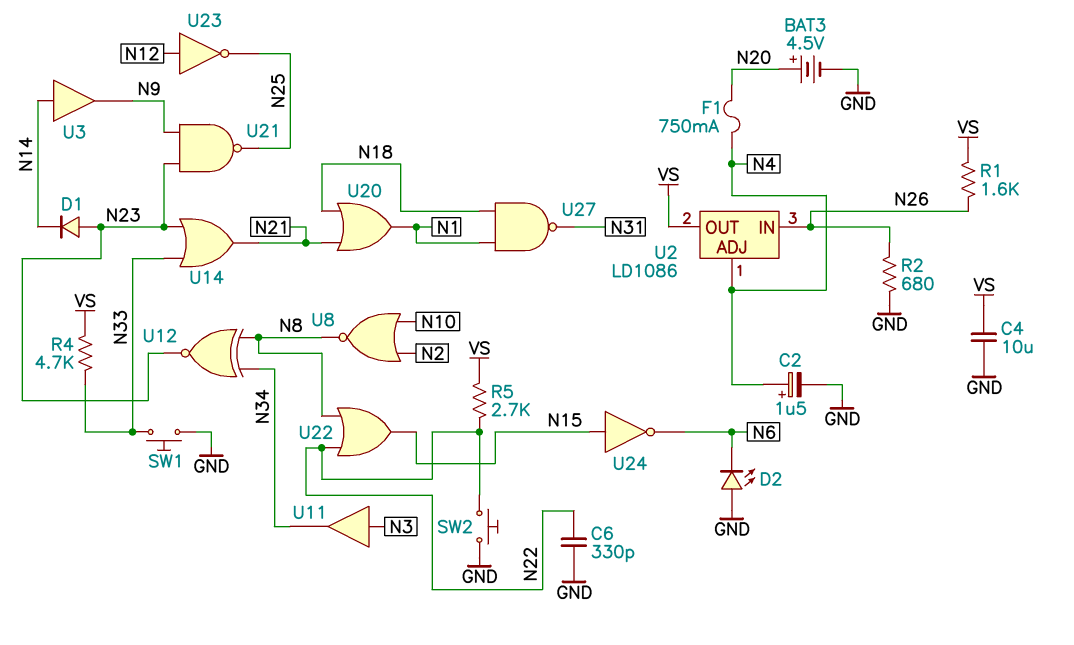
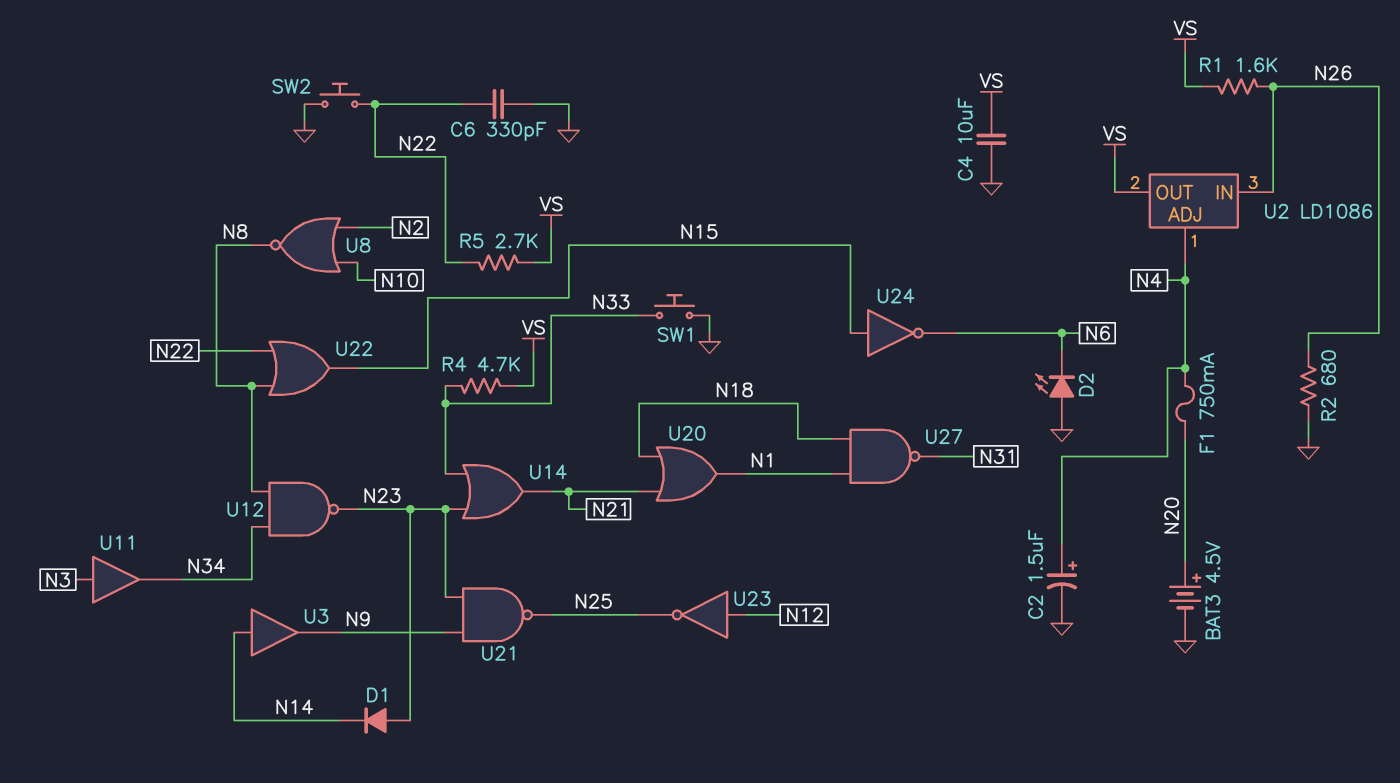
U12: XNOR (in N8, in N34, out N23) -> NAND (in N8, in N34, out N23)

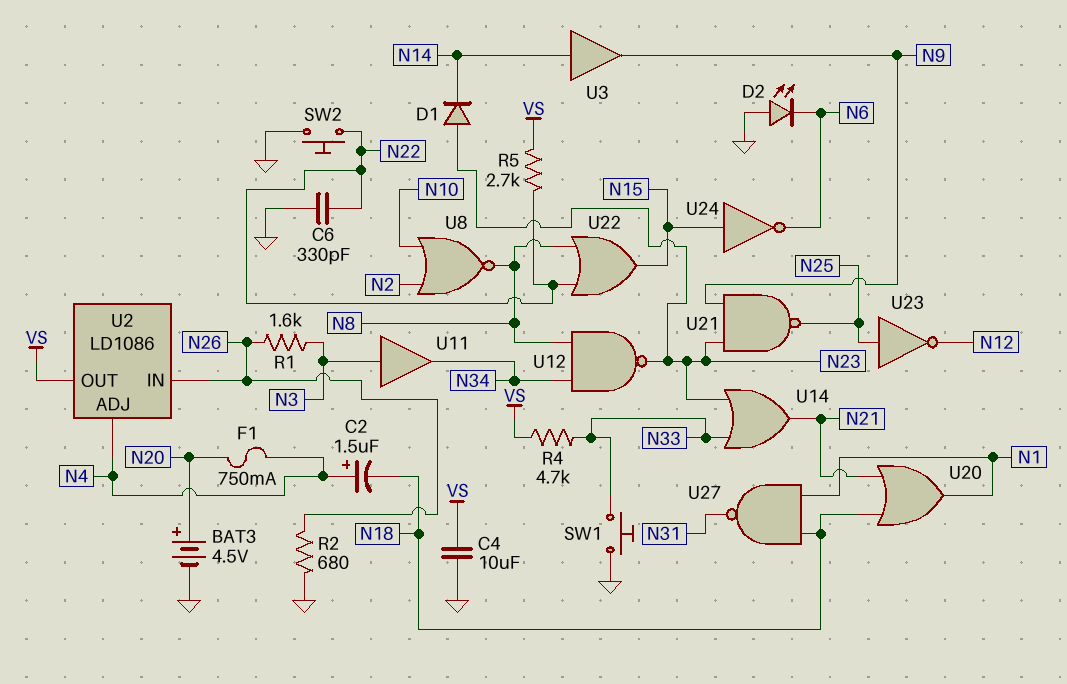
C2: 1.5uF (plus N4, minus GND) -> 1.5uF (plus N4, minus N18)
R1: 1.6k (N26, VS) -> 1.6k (N3, N26)
U23: NOT (in N12, out N25) -> NOT (in N25, out N12)

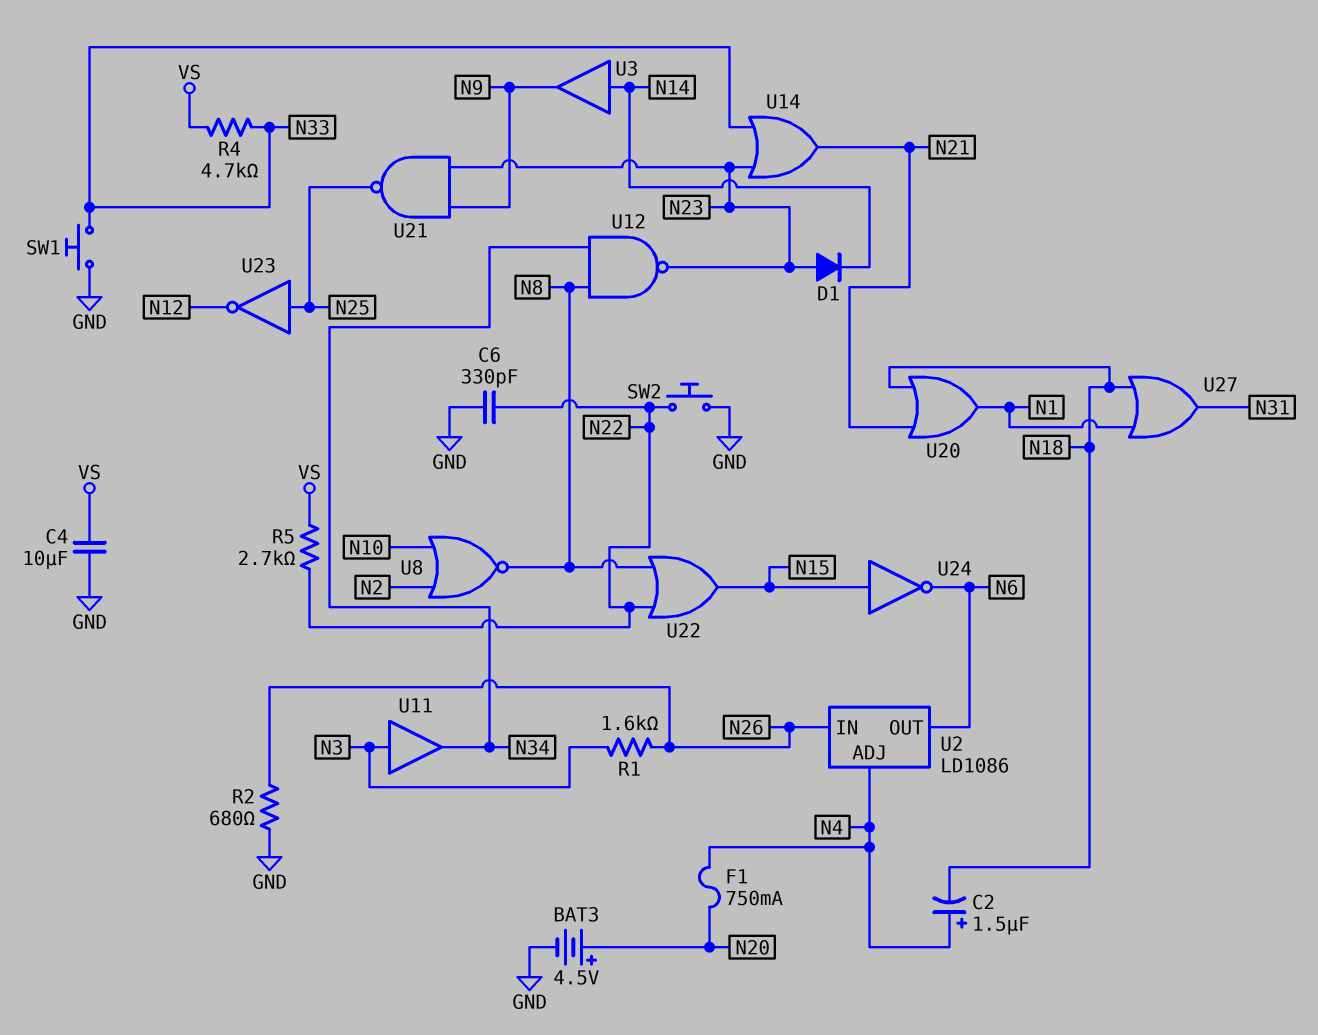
D2: LED (A GND, K N6) -> none
U2 pin OUT: VS -> N6
U27: NAND (in N1, in N18, out N31) -> OR (in N1, in N18, out N31)

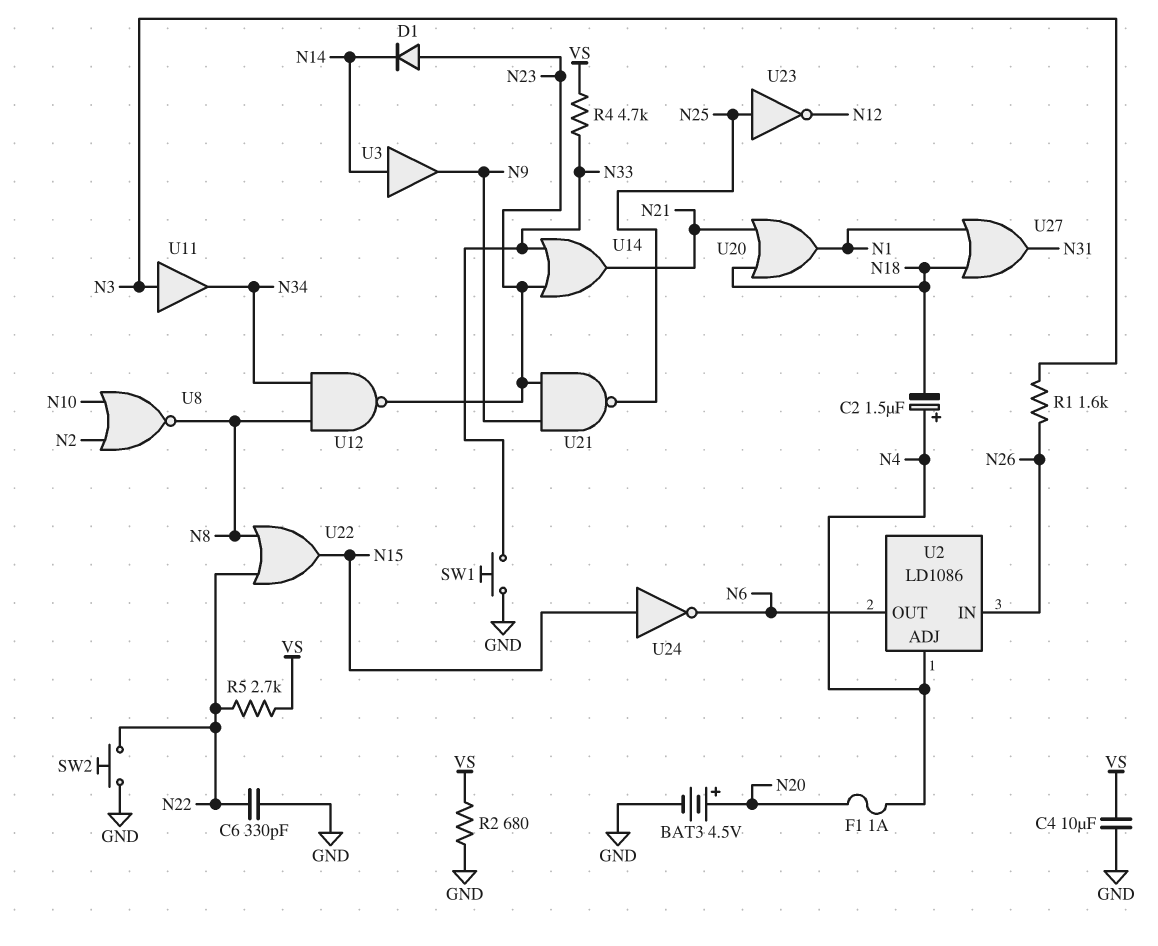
F1: 750mA (N4, N20) -> 1A (N4, N20)
R2: 680 (GND, N26) -> 680 (GND, VS)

===

### Task directions
Repeat the listing verbatim. Skip the pictures.

### Response
U12: XNOR (in N8, in N34, out N23) -> NAND (in N8, in N34, out N23)

C2: 1.5uF (plus N4, minus GND) -> 1.5uF (plus N4, minus N18)
R1: 1.6k (N26, VS) -> 1.6k (N3, N26)
U23: NOT (in N12, out N25) -> NOT (in N25, out N12)

D2: LED (A GND, K N6) -> none
U2 pin OUT: VS -> N6
U27: NAND (in N1, in N18, out N31) -> OR (in N1, in N18, out N31)

F1: 750mA (N4, N20) -> 1A (N4, N20)
R2: 680 (GND, N26) -> 680 (GND, VS)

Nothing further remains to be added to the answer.